TASK DETAILS: Across the entries below, count the lines in which the word "black" occurs. Reply with the count alone.

[Items listed in a dataset]
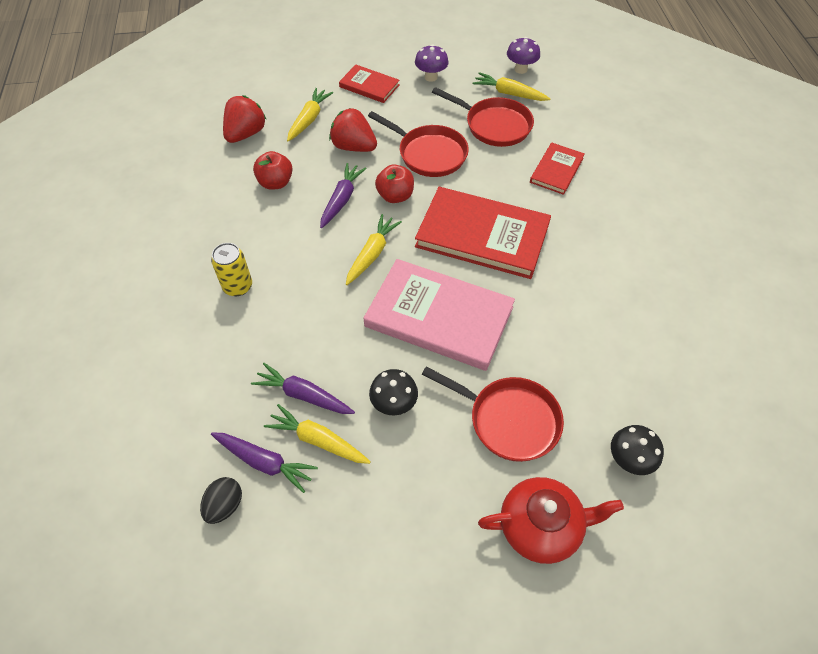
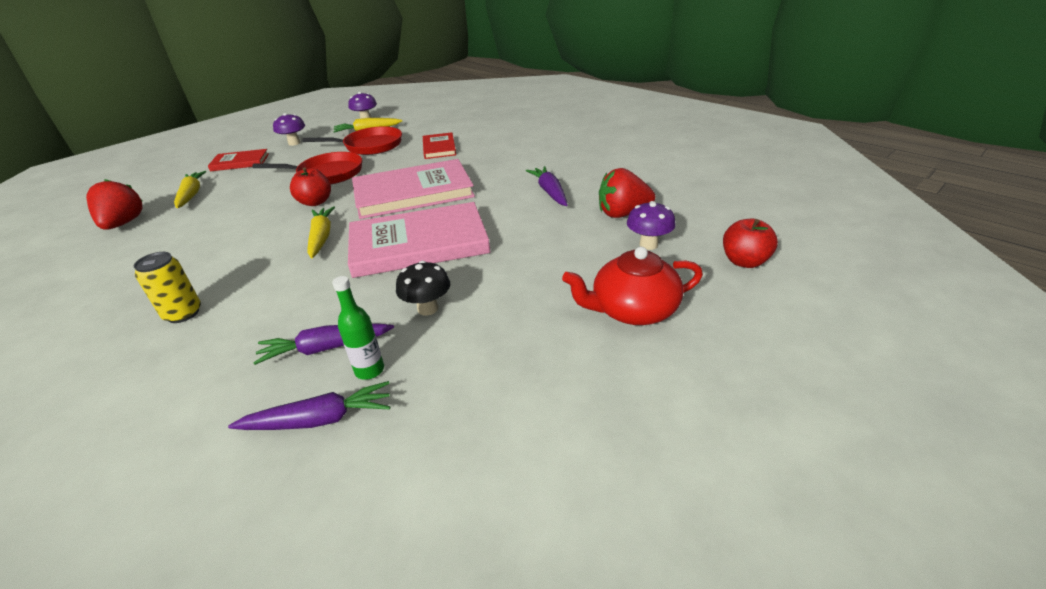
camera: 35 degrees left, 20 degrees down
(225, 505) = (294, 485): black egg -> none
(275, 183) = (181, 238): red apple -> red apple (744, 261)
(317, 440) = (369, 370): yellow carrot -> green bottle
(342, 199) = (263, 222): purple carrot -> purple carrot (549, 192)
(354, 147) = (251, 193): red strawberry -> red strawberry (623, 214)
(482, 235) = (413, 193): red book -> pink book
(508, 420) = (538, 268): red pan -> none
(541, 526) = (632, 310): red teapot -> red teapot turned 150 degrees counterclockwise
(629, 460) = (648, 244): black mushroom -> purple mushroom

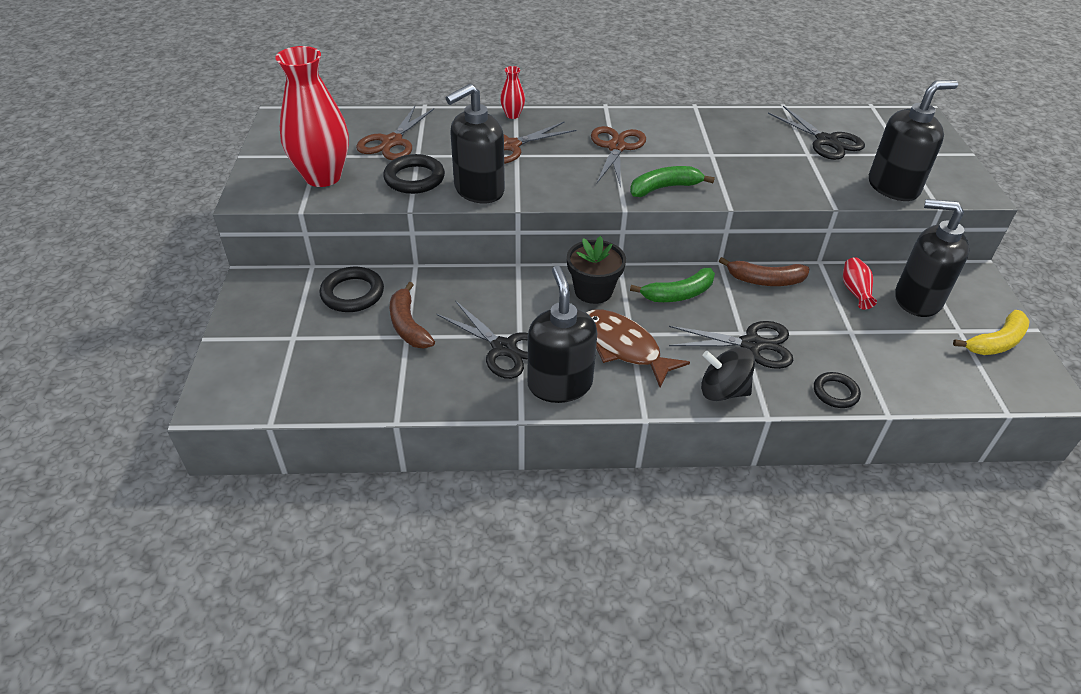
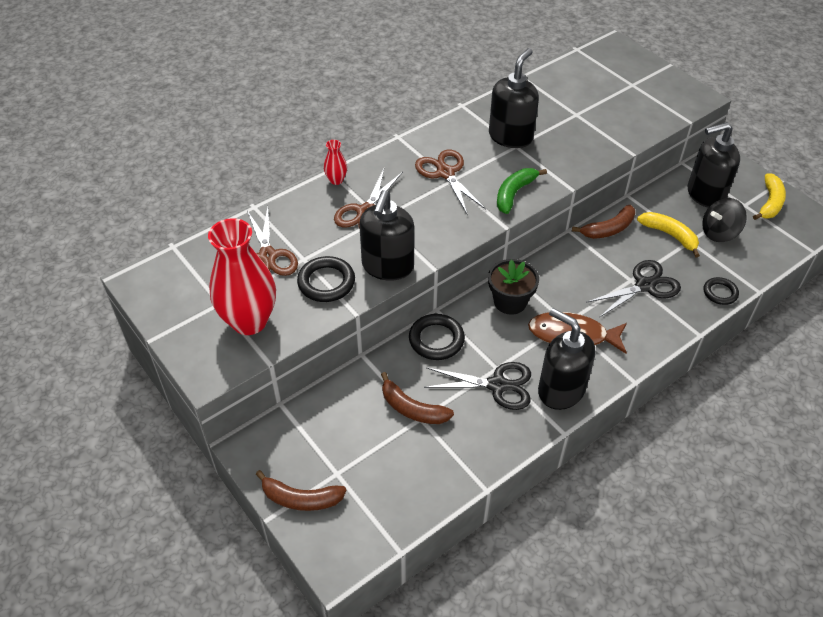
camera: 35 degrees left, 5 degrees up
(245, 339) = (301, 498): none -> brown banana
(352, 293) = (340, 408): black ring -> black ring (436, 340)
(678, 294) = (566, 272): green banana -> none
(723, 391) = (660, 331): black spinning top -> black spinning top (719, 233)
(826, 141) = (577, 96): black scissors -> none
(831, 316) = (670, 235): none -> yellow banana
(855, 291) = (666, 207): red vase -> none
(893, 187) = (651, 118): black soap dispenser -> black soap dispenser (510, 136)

RESULT OF THIS TASK: 6